- **WORK TO BE COMPLETED**:
Directions for the data below: repeat exactly the lines from the one with "(317, 146) = (400, 444): yellow clock -> none" through the one with "(158, 256) = (438, 125): blue", both included, and omit all pictures.

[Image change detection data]
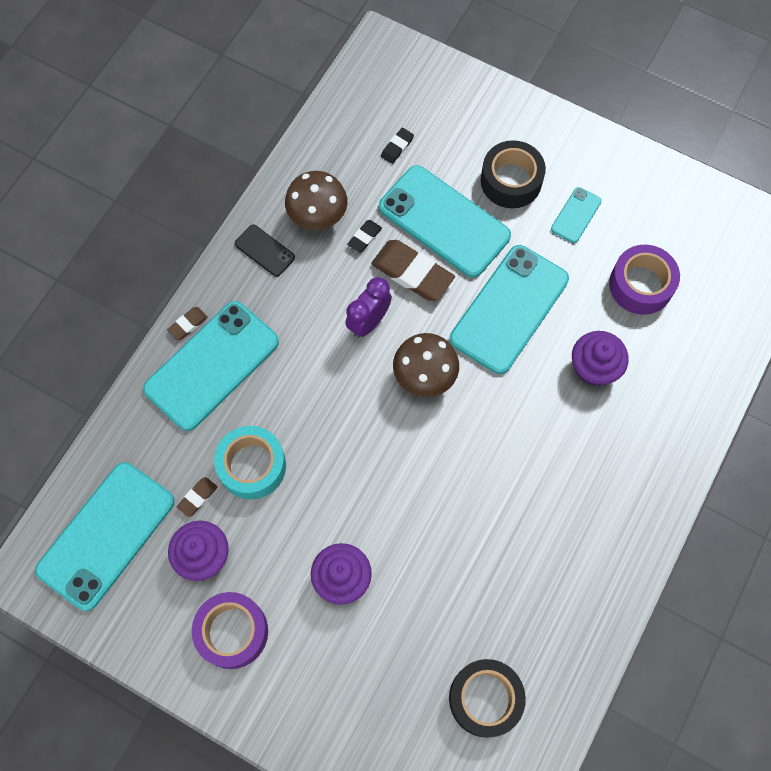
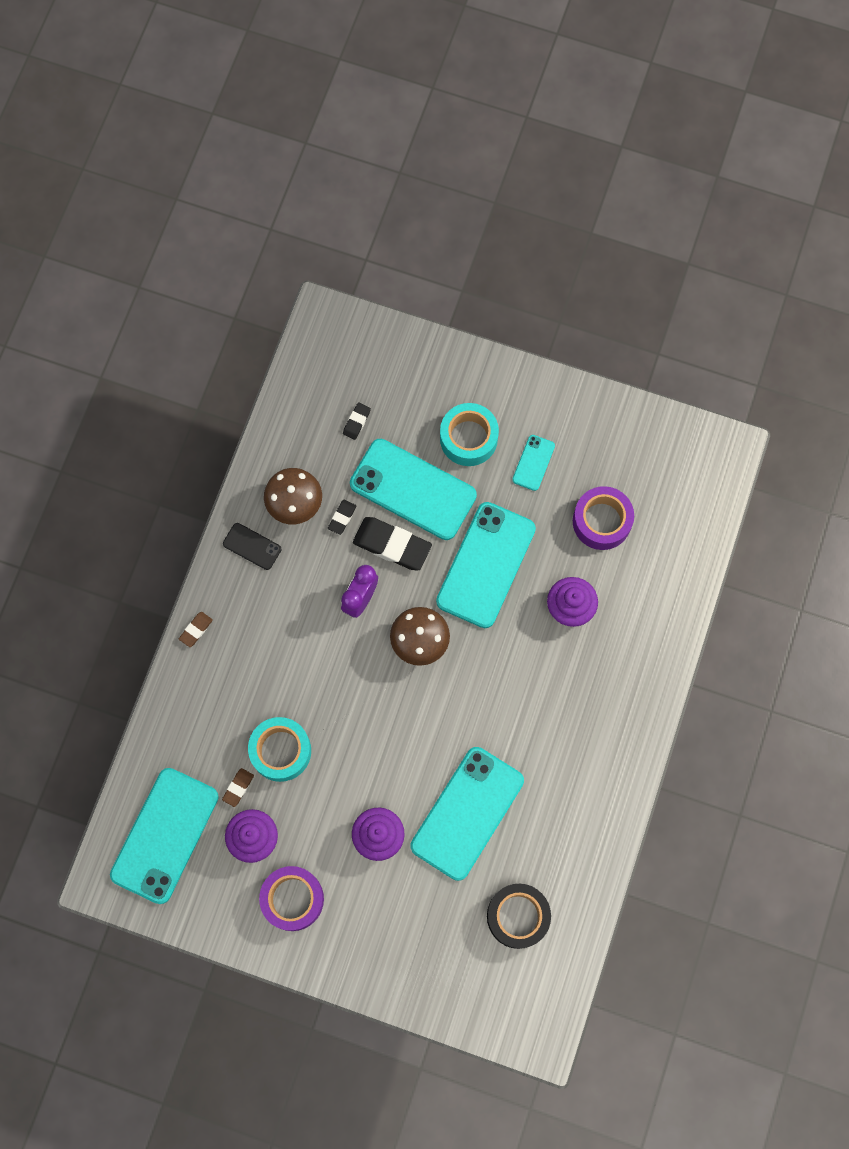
camera: 10 degrees left, 5 degrees up
(212, 365) = (226, 665): turquoise phone -> turquoise phone (467, 813)
(412, 273) = (392, 545): brown eraser -> black eraser
(511, 181) = (468, 438): black tape -> turquoise tape

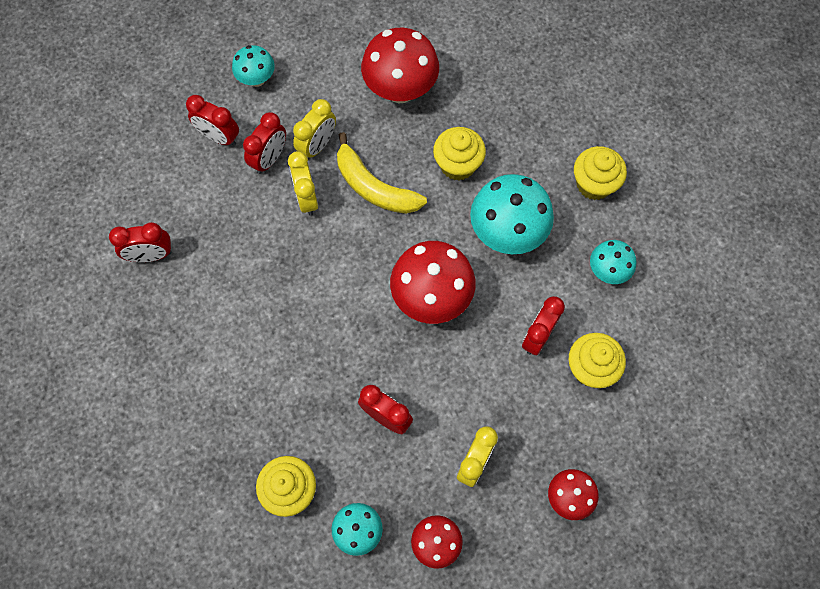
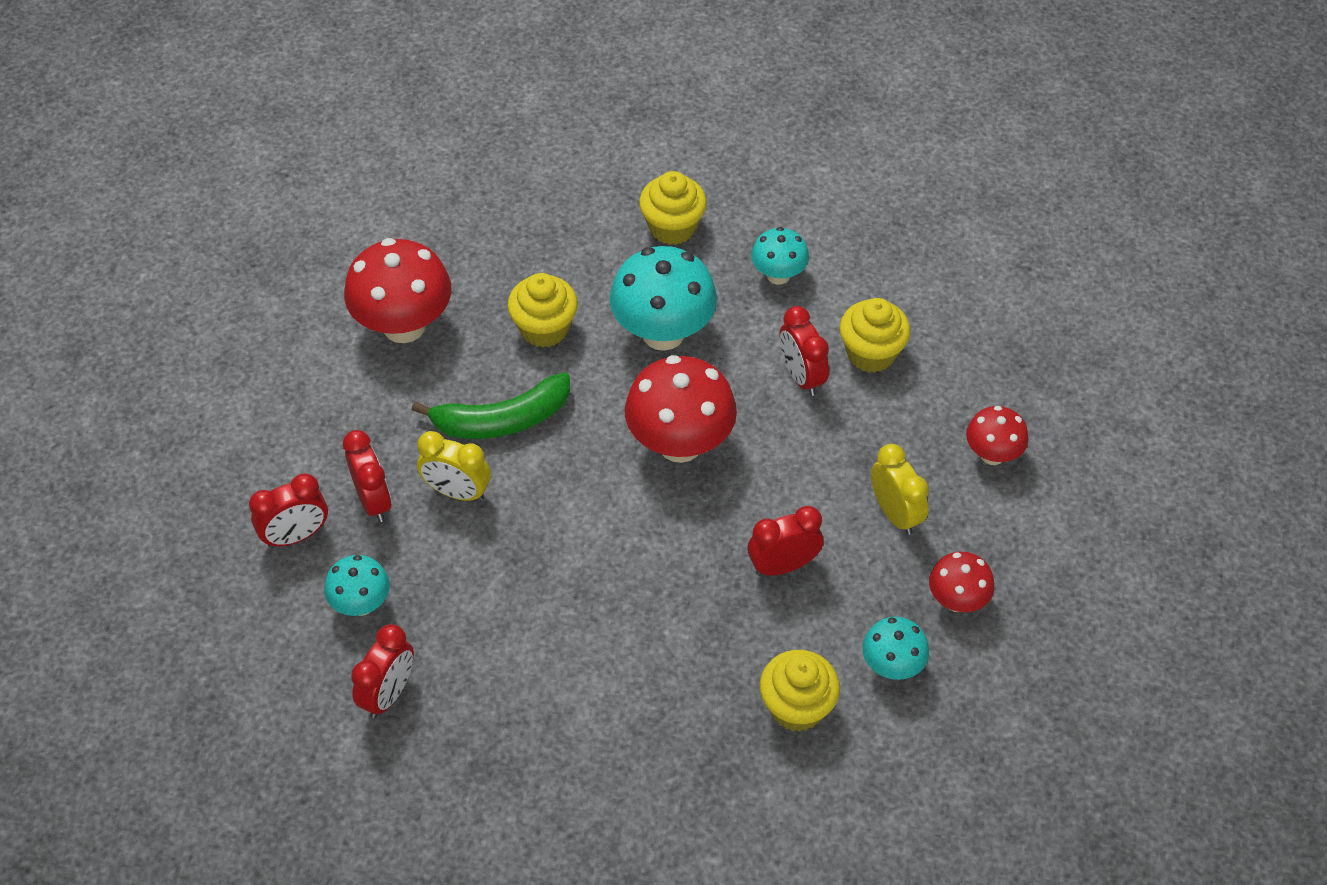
camera: 55 degrees left, 15 degrees down
(257, 79) = (255, 455): turquoise mushroom -> turquoise mushroom (361, 604)
(317, 146) = (400, 444): yellow clock -> none
(374, 187) = (502, 420): yellow banana -> green banana

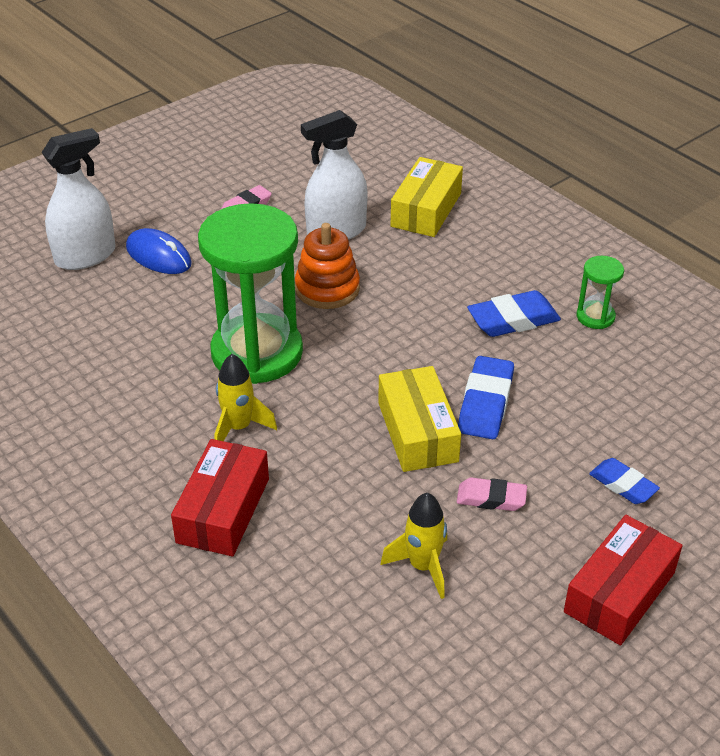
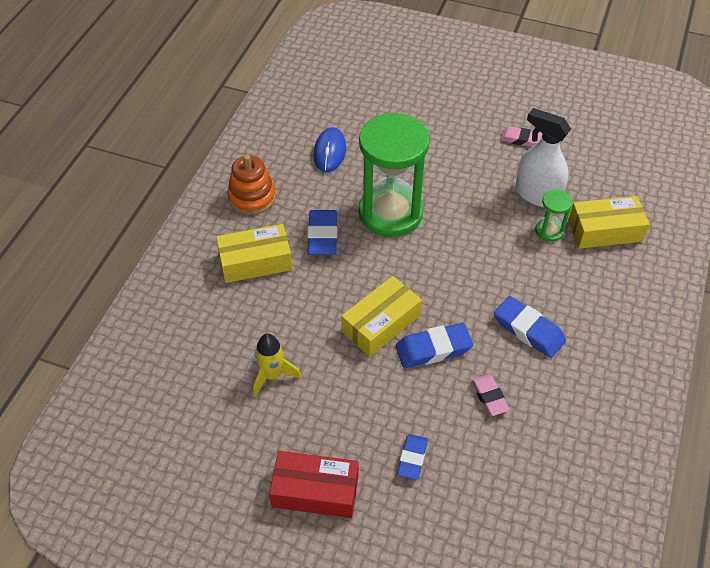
camera: 60 degrees right, 10 degrees up
(85, 256) = (410, 94): white spray bottle -> none
(158, 256) = (438, 125): blue mouse -> blue mouse (329, 152)
(223, 510) = (255, 262): red box -> yellow box
(239, 427) = (322, 236): yellow rocket -> blue eraser
(327, 289) = (476, 217): orange stacking toy -> orange stacking toy (252, 197)
(491, 498) = (350, 387): pink eraser -> pink eraser (489, 397)
(595, 317) = (573, 378): green hourglass -> green hourglass (549, 231)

- **WRITTEN RESPONSE**:
(317, 146) = (400, 444): yellow clock -> none
(374, 187) = (502, 420): yellow banana -> green banana

camera: 60 degrees right, 10 degrees up
(85, 256) = (410, 94): white spray bottle -> none
(158, 256) = (438, 125): blue mouse -> blue mouse (329, 152)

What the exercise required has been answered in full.